## Dataset content
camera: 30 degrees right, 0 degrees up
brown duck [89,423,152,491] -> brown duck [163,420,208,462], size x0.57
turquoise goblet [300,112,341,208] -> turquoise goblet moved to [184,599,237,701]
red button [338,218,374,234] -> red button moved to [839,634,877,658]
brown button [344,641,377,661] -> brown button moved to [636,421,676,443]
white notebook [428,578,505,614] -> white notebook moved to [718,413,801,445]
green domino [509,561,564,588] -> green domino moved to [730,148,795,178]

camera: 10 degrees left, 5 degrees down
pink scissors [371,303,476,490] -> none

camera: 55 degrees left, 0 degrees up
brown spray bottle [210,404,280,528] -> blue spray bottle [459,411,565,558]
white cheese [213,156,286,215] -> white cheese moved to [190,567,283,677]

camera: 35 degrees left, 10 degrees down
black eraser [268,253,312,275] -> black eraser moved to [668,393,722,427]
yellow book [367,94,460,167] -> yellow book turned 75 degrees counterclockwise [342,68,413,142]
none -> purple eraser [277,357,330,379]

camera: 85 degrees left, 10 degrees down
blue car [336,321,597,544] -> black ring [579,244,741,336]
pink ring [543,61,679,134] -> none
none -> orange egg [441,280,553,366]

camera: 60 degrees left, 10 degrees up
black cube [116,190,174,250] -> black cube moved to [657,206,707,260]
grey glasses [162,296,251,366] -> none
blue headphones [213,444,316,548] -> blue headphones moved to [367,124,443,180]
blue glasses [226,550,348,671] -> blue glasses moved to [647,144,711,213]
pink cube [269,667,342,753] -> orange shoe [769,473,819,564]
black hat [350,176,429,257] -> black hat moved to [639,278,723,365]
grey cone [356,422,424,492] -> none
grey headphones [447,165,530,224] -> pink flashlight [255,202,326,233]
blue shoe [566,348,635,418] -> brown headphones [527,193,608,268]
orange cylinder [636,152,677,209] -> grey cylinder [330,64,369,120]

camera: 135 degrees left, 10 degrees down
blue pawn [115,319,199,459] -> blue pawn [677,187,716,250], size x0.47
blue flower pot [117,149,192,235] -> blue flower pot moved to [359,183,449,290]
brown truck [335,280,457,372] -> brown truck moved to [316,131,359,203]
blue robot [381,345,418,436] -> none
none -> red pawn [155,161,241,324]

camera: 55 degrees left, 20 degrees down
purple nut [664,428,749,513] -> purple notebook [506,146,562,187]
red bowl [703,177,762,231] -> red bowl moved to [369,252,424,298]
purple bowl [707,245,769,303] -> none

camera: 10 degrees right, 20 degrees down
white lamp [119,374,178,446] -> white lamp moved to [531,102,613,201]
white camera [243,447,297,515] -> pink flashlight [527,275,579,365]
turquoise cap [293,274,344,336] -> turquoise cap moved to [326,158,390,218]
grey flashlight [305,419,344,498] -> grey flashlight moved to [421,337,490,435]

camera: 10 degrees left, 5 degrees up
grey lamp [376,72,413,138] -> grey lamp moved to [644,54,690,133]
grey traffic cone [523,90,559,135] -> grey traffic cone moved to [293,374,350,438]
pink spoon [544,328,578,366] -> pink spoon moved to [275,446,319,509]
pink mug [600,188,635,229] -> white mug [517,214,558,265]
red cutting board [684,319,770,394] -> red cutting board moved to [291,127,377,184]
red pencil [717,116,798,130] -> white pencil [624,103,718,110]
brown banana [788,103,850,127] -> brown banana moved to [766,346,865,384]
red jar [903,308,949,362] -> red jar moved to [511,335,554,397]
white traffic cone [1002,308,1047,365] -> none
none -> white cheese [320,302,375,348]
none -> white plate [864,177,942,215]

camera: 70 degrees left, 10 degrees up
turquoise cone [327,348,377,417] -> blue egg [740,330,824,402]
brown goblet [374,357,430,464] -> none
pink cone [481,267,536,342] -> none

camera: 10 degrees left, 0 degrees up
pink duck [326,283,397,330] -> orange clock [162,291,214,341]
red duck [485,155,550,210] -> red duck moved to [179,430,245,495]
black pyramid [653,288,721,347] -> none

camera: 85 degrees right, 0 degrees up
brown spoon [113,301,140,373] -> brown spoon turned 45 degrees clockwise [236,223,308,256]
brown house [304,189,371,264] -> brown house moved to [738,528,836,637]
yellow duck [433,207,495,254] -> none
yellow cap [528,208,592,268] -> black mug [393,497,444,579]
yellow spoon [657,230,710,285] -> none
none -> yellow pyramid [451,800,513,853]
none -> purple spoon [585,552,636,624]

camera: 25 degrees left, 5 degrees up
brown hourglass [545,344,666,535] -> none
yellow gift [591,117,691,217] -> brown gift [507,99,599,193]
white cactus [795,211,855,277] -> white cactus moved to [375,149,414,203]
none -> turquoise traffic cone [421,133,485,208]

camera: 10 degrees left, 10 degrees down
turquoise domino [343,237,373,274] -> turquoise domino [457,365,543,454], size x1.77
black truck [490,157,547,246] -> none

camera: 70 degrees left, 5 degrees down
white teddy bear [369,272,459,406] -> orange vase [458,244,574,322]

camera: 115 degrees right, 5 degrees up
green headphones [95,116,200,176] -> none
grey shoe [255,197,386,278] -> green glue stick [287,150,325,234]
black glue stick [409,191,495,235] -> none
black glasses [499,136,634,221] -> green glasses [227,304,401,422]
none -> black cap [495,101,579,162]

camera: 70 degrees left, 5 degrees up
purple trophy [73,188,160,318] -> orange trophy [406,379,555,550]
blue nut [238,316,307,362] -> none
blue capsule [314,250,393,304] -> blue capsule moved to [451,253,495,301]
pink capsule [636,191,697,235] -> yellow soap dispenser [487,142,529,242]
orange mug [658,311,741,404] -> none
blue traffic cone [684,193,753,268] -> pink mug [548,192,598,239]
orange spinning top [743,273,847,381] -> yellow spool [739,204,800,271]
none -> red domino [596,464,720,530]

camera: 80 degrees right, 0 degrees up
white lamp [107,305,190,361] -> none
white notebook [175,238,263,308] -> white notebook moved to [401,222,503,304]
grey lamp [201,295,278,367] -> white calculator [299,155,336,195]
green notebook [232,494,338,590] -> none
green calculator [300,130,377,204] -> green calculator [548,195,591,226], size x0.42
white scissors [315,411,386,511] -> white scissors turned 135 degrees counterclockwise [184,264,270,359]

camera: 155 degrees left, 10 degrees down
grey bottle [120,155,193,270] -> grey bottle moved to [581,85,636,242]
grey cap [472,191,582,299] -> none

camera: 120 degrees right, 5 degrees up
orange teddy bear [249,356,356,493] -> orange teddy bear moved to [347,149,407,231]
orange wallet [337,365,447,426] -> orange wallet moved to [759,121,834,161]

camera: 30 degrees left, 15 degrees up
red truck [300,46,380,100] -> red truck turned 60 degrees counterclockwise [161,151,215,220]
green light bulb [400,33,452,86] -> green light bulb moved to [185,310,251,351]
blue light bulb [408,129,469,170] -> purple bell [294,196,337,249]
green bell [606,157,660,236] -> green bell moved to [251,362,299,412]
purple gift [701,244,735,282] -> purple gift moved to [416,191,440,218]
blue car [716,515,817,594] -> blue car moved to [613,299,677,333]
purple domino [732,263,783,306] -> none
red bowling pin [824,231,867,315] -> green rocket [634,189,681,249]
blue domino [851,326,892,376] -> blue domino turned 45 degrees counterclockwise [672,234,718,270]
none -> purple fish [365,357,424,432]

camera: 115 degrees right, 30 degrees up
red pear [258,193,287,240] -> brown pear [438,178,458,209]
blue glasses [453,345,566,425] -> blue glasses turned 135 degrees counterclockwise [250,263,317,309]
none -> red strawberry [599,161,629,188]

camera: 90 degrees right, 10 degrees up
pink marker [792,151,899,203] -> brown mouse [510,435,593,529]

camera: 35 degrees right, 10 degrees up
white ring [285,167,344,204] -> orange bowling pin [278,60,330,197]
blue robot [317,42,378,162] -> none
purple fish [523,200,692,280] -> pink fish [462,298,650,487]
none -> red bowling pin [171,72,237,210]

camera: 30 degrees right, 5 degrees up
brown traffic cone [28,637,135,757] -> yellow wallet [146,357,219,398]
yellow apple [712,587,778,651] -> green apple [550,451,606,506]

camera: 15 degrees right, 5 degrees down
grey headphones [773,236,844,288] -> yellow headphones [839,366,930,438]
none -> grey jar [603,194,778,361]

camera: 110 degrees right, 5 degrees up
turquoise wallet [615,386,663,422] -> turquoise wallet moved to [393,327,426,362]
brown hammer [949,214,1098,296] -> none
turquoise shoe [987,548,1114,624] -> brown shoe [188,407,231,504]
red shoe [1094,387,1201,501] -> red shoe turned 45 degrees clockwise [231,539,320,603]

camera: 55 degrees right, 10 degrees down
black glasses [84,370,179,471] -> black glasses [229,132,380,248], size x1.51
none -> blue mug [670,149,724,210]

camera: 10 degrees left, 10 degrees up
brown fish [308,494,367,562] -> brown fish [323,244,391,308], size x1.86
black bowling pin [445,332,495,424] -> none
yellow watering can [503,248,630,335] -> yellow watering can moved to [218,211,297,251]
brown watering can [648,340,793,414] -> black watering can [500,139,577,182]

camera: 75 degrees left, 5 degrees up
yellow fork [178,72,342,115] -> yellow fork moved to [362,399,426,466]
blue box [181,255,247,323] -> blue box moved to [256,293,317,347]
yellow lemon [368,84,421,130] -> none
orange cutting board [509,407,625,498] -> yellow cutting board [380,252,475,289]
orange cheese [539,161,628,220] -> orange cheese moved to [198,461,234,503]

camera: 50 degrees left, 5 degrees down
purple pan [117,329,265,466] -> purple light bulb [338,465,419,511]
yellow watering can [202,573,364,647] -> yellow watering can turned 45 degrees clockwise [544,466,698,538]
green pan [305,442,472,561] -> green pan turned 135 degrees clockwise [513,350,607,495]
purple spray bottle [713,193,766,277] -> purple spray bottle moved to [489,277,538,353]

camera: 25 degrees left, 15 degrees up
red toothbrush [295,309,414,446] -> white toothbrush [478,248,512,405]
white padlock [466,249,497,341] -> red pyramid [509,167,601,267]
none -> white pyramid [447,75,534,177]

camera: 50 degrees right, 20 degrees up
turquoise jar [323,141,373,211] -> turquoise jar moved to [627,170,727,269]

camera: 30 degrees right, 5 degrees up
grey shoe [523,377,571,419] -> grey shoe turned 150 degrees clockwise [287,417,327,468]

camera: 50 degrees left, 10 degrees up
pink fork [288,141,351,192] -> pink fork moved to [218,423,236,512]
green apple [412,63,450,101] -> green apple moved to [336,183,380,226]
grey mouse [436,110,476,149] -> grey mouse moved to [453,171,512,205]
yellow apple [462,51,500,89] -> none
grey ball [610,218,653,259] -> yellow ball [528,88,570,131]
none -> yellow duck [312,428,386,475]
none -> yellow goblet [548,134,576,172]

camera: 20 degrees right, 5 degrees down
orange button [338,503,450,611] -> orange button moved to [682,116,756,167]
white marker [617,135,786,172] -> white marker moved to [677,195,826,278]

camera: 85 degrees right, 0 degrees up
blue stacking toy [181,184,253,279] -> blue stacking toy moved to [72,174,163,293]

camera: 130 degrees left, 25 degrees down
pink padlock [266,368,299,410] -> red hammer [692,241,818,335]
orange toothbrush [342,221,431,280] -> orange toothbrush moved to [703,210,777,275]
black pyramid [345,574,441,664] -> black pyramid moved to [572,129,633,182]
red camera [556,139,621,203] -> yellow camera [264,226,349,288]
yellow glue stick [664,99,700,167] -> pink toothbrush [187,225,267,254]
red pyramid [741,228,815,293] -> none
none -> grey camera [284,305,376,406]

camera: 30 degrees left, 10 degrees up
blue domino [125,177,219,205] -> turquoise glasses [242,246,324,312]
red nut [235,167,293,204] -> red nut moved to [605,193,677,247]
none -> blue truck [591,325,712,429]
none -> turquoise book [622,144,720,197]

## Exercise
Go through the records and copy each line with "watering" in it.

## Completed task
yellow watering can [503,248,630,335] -> yellow watering can moved to [218,211,297,251]
brown watering can [648,340,793,414] -> black watering can [500,139,577,182]
yellow watering can [202,573,364,647] -> yellow watering can turned 45 degrees clockwise [544,466,698,538]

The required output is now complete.